Task description:
Beginning with the line that includes "HALL: A3144 -> KY-003" and ending with the last line of the listing below, write out each line exactly, with no other output.

Records provided:
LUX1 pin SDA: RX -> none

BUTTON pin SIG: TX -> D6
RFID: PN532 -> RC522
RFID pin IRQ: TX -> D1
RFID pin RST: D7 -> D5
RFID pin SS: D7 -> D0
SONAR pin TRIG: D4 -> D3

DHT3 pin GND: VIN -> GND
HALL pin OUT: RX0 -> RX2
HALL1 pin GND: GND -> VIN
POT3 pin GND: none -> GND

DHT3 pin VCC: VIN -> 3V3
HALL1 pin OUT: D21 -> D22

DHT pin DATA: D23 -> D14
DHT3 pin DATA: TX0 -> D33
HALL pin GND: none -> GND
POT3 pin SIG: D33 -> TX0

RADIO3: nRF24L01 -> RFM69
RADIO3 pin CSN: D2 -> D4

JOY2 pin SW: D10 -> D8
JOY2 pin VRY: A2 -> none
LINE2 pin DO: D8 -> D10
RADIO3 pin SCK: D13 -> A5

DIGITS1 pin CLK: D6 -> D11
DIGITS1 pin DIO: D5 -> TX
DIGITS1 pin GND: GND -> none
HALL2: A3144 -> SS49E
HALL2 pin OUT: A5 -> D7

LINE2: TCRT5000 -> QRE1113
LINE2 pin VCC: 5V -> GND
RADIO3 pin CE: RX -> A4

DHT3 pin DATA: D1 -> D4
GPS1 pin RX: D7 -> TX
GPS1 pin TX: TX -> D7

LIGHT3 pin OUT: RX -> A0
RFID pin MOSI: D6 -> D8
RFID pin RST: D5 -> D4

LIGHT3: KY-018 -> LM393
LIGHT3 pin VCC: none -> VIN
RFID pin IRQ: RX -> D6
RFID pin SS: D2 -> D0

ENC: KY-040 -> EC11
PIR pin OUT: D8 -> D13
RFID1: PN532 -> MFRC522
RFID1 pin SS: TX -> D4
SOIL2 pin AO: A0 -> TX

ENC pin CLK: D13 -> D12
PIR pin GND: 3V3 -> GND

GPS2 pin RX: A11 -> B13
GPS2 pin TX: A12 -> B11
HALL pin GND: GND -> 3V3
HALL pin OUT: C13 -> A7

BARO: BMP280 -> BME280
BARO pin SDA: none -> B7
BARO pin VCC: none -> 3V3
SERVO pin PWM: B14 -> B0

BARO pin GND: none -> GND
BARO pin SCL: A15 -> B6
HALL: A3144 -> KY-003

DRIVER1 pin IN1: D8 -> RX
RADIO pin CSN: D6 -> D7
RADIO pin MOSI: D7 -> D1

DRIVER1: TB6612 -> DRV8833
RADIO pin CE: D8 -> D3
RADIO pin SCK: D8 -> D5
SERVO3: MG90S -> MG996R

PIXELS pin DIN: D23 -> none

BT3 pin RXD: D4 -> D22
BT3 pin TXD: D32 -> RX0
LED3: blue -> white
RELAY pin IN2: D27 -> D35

Problem solution:
HALL: A3144 -> KY-003

DRIVER1 pin IN1: D8 -> RX
RADIO pin CSN: D6 -> D7
RADIO pin MOSI: D7 -> D1

DRIVER1: TB6612 -> DRV8833
RADIO pin CE: D8 -> D3
RADIO pin SCK: D8 -> D5
SERVO3: MG90S -> MG996R

PIXELS pin DIN: D23 -> none

BT3 pin RXD: D4 -> D22
BT3 pin TXD: D32 -> RX0
LED3: blue -> white
RELAY pin IN2: D27 -> D35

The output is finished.